What you need to do
Exact transcription of the following records is needed, with every picture dropped.
-----
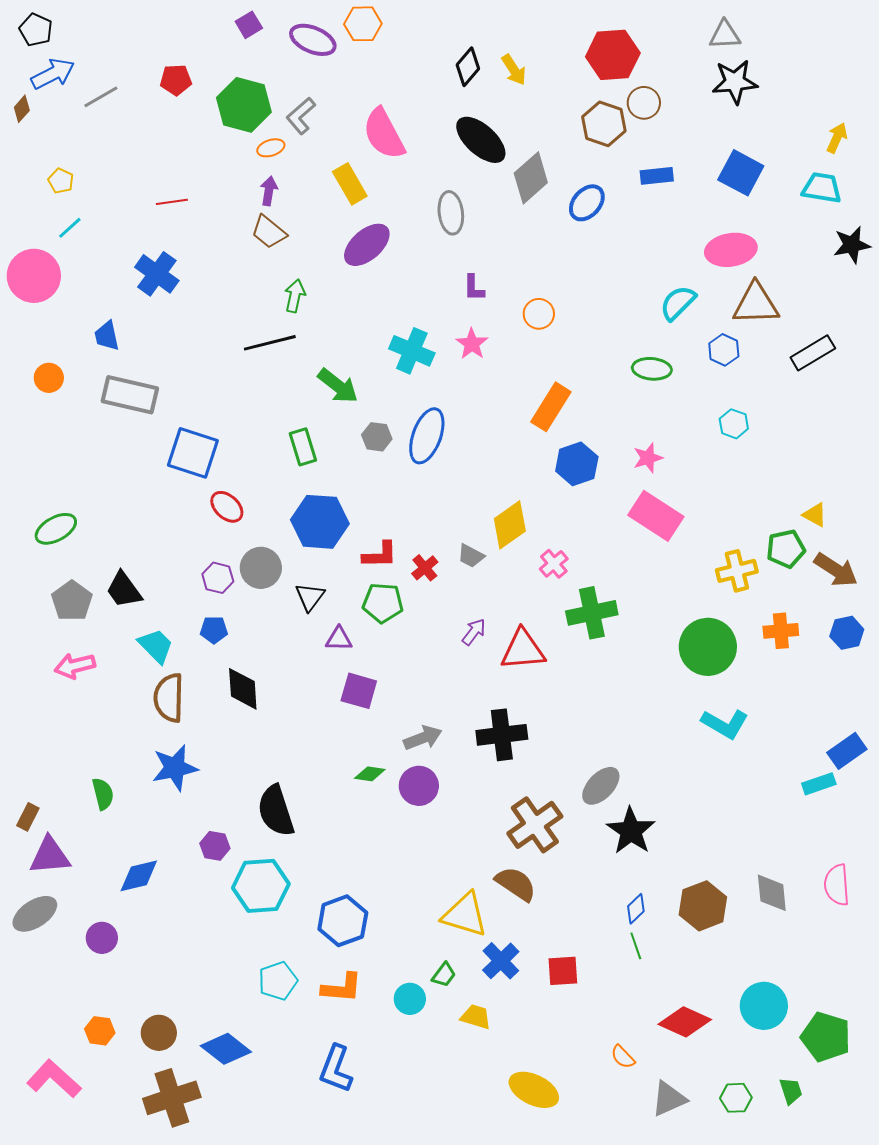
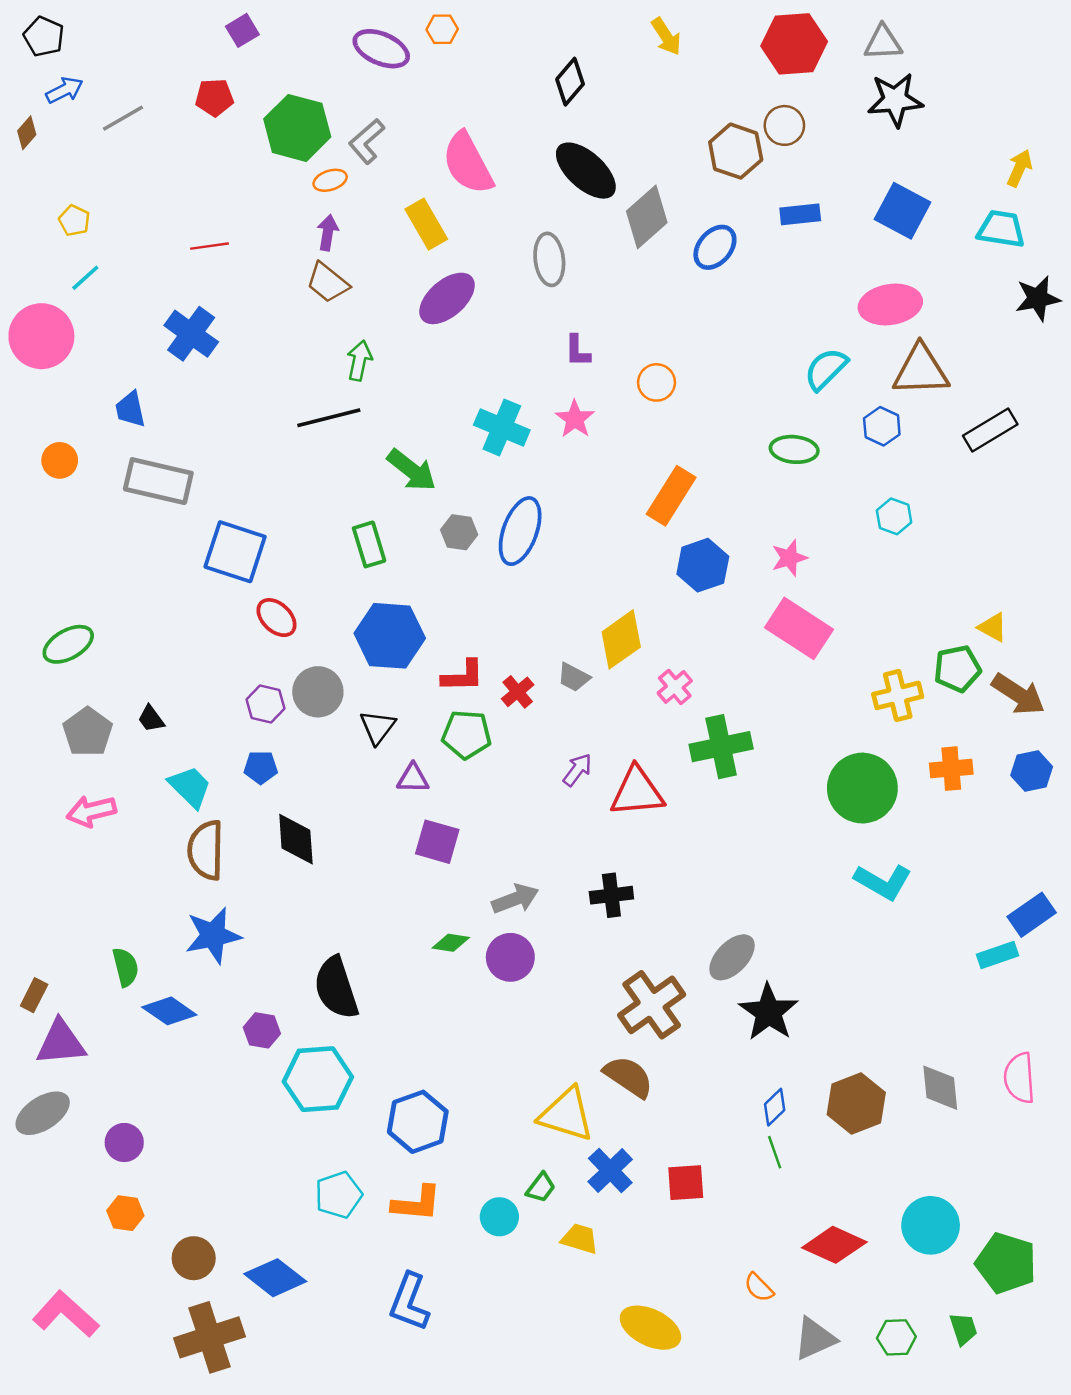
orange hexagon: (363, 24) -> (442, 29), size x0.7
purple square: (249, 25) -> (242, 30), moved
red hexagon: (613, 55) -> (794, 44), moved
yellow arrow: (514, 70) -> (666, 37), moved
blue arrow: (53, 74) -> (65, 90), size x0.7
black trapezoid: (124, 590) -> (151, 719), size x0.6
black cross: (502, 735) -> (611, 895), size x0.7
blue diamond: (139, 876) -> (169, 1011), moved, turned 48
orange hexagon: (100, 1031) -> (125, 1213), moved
-----
Problem solution
orange hexagon: (363, 24) -> (442, 29), size x0.7
purple square: (249, 25) -> (242, 30), moved
red hexagon: (613, 55) -> (794, 44), moved
yellow arrow: (514, 70) -> (666, 37), moved
blue arrow: (53, 74) -> (65, 90), size x0.7
black trapezoid: (124, 590) -> (151, 719), size x0.6
black cross: (502, 735) -> (611, 895), size x0.7
blue diamond: (139, 876) -> (169, 1011), moved, turned 48
orange hexagon: (100, 1031) -> (125, 1213), moved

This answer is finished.